Before-and-after change data:

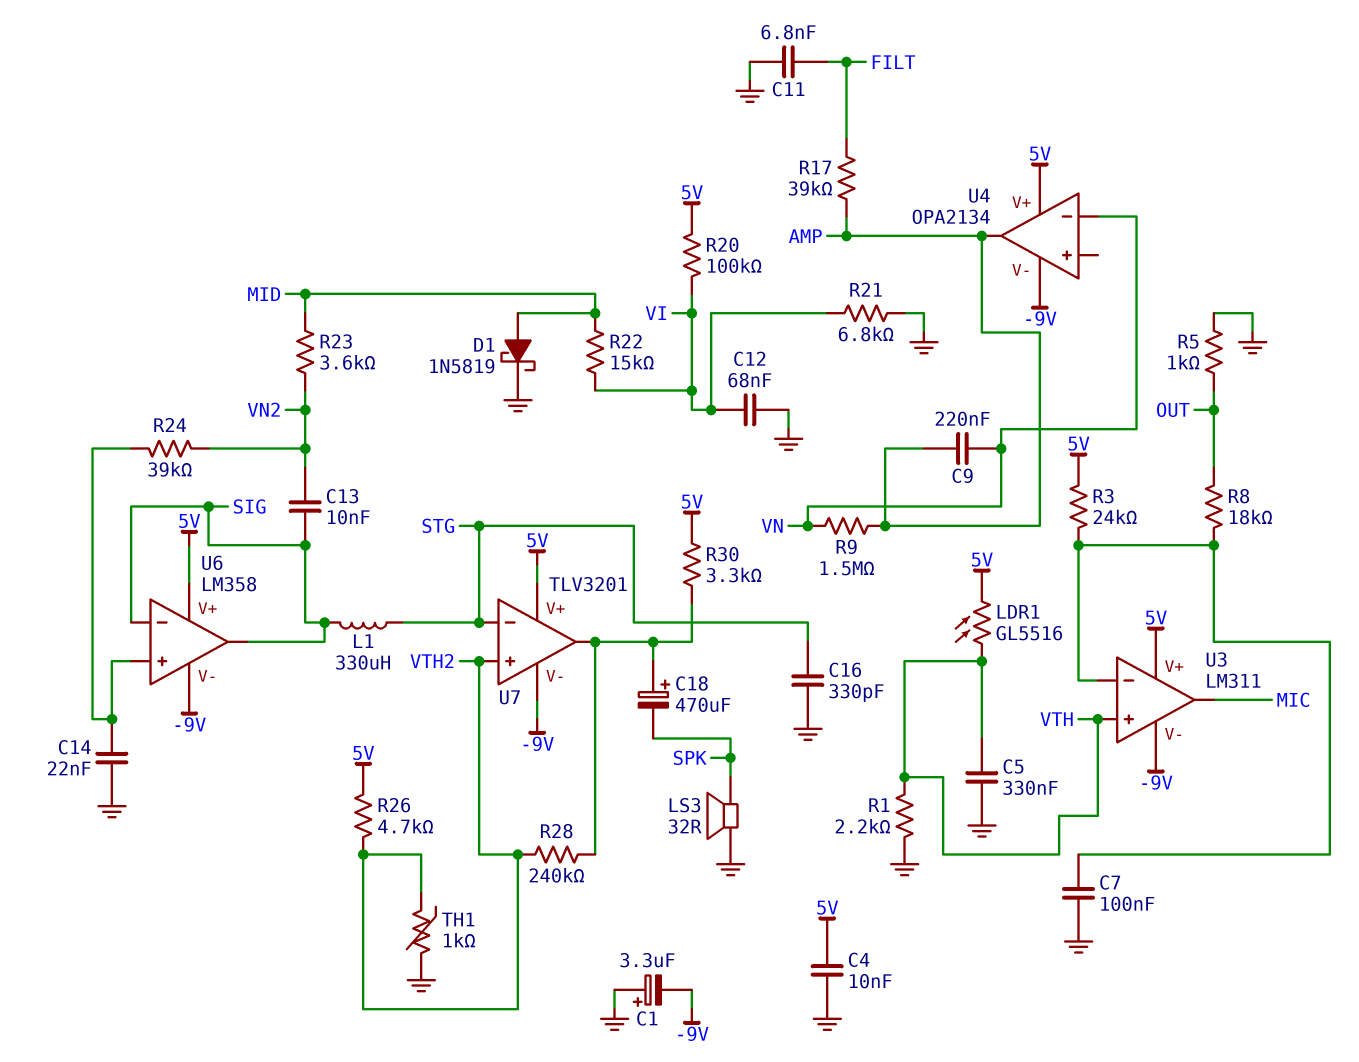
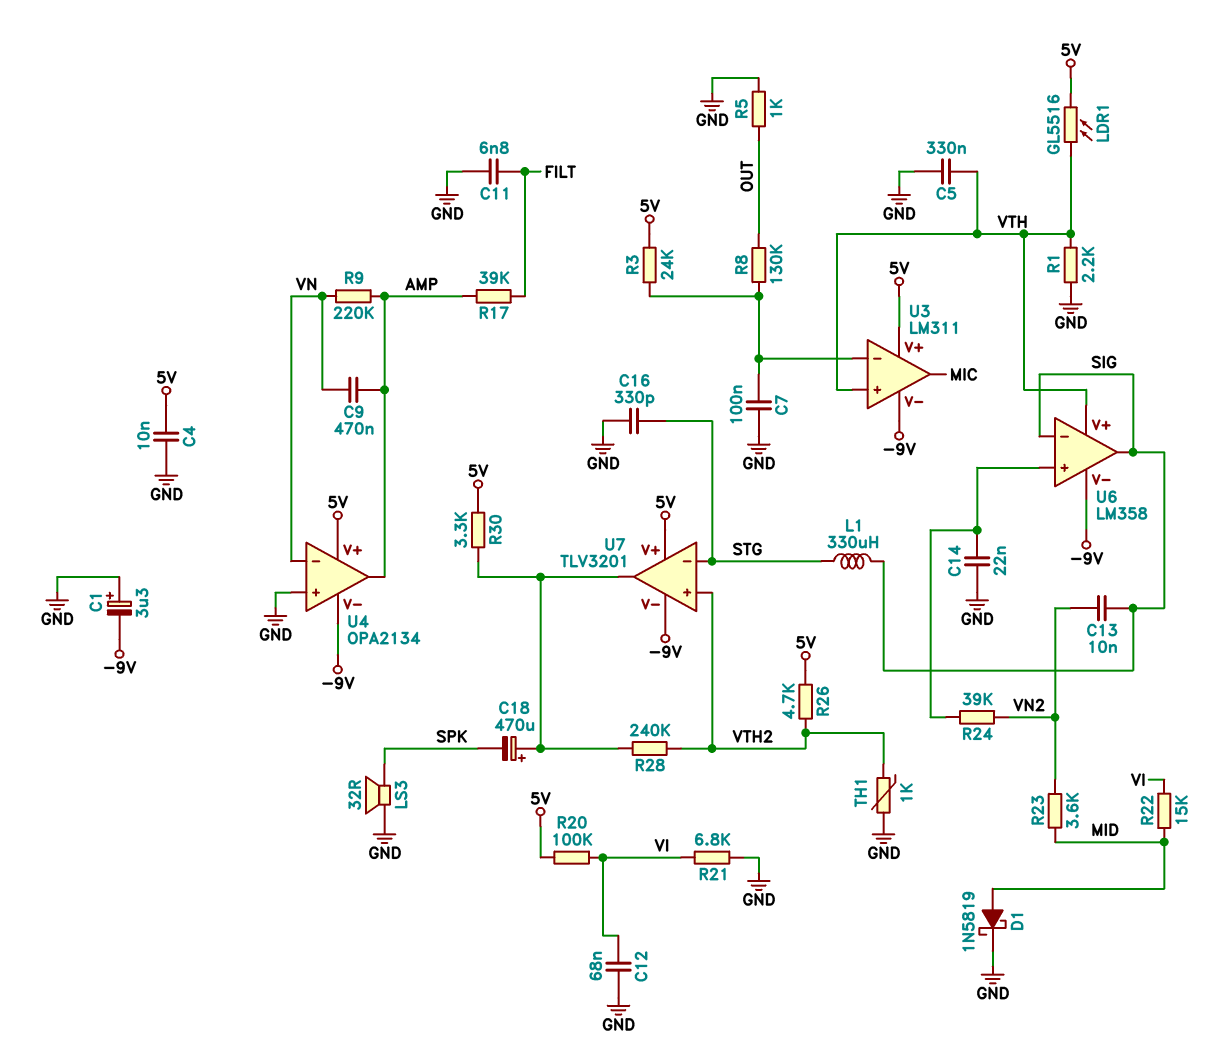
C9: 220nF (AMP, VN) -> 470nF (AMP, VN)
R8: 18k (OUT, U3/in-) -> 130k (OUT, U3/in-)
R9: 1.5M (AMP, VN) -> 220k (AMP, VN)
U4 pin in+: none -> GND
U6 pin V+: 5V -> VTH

...

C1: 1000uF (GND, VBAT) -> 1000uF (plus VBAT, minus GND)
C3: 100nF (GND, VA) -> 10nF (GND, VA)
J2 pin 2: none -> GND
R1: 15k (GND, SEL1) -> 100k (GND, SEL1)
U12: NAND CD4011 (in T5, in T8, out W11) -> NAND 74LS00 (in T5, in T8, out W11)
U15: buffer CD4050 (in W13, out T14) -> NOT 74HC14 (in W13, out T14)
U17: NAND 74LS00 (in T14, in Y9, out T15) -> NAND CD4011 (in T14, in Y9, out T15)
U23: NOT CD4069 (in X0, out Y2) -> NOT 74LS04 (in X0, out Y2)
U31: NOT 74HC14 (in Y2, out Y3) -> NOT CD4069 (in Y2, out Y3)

▶ WORK TO BE COMPLETED:
Your answer should consist only of the lines above between the line holding "C1: 1000uF (GND, VBAT)" and the line holding "U31: NOT 74HC14", inclusive, each transcribed exactly.

▶ RESPONSE AREA:
C1: 1000uF (GND, VBAT) -> 1000uF (plus VBAT, minus GND)
C3: 100nF (GND, VA) -> 10nF (GND, VA)
J2 pin 2: none -> GND
R1: 15k (GND, SEL1) -> 100k (GND, SEL1)
U12: NAND CD4011 (in T5, in T8, out W11) -> NAND 74LS00 (in T5, in T8, out W11)
U15: buffer CD4050 (in W13, out T14) -> NOT 74HC14 (in W13, out T14)
U17: NAND 74LS00 (in T14, in Y9, out T15) -> NAND CD4011 (in T14, in Y9, out T15)
U23: NOT CD4069 (in X0, out Y2) -> NOT 74LS04 (in X0, out Y2)
U31: NOT 74HC14 (in Y2, out Y3) -> NOT CD4069 (in Y2, out Y3)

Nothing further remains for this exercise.